PROBLEM TO WORK ON
Leave every picture out, and write out the remaining entries exactly.

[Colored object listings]
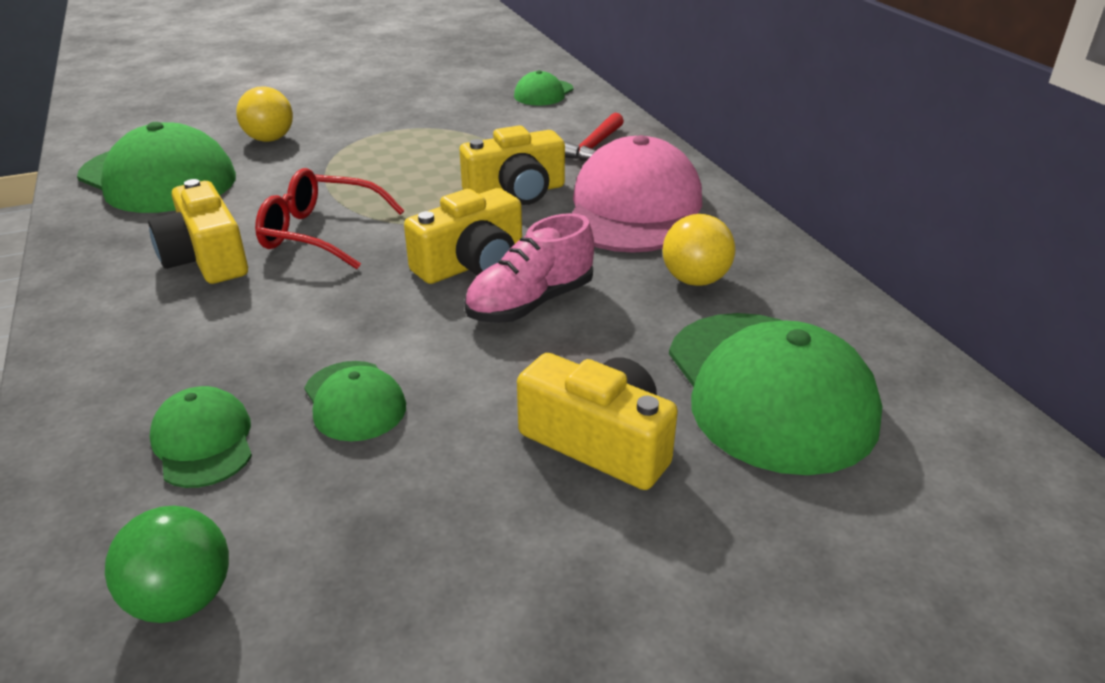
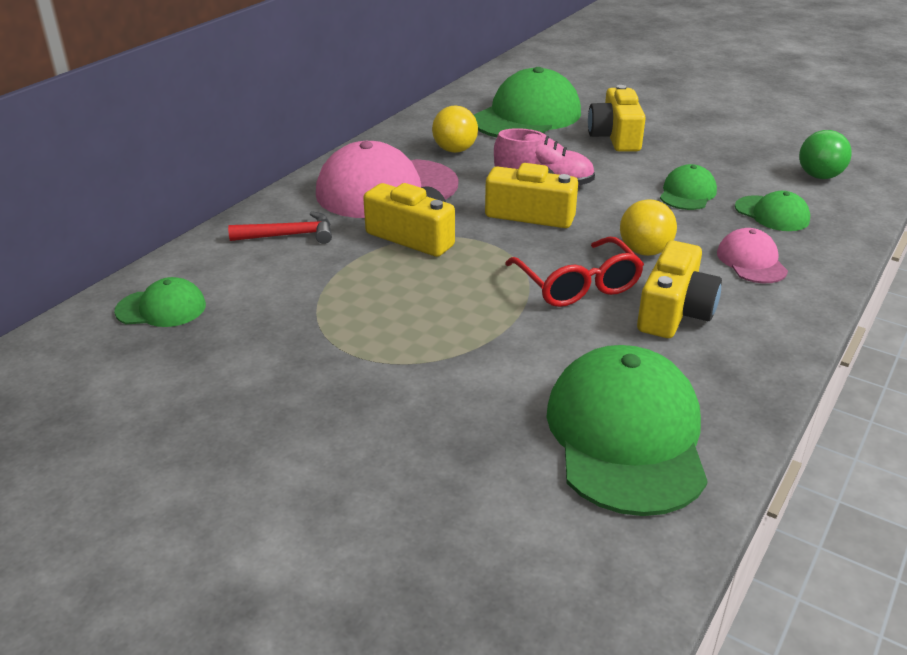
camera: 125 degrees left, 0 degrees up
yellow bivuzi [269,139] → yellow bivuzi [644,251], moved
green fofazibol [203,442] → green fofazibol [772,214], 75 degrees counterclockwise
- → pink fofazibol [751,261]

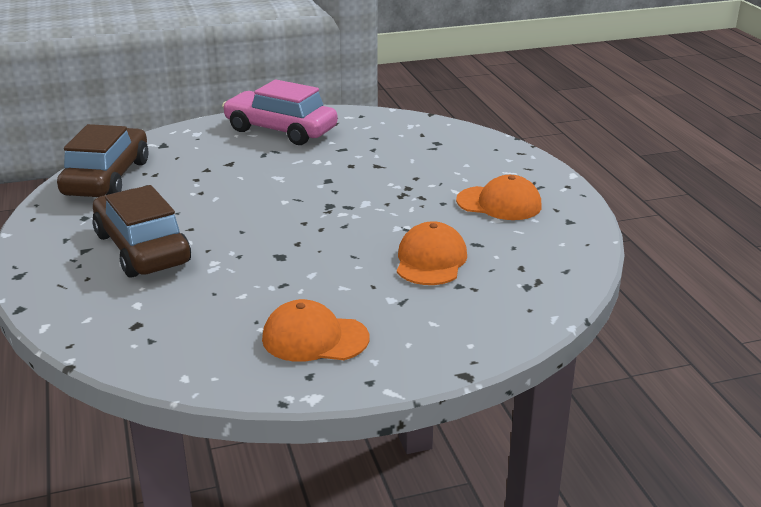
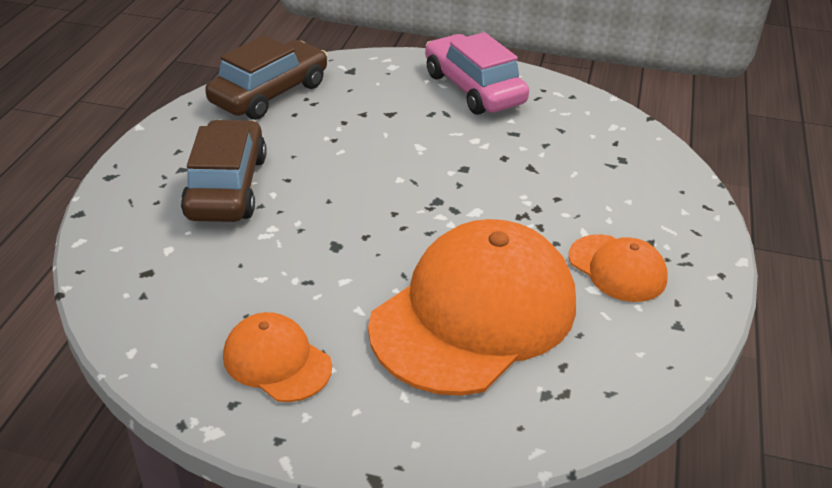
camera: 30 degrees right, 10 degrees up
orange fofazibol [430,260] → orange fofazibol [474,314], x2.08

EXPECTED ANSWER
camera: 125 degrees left, 0 degrees up
yellow bivuzi [269,139] → yellow bivuzi [644,251], moved
green fofazibol [203,442] → green fofazibol [772,214], 75 degrees counterclockwise
- → pink fofazibol [751,261]

camera: 30 degrees right, 10 degrees up
orange fofazibol [430,260] → orange fofazibol [474,314], x2.08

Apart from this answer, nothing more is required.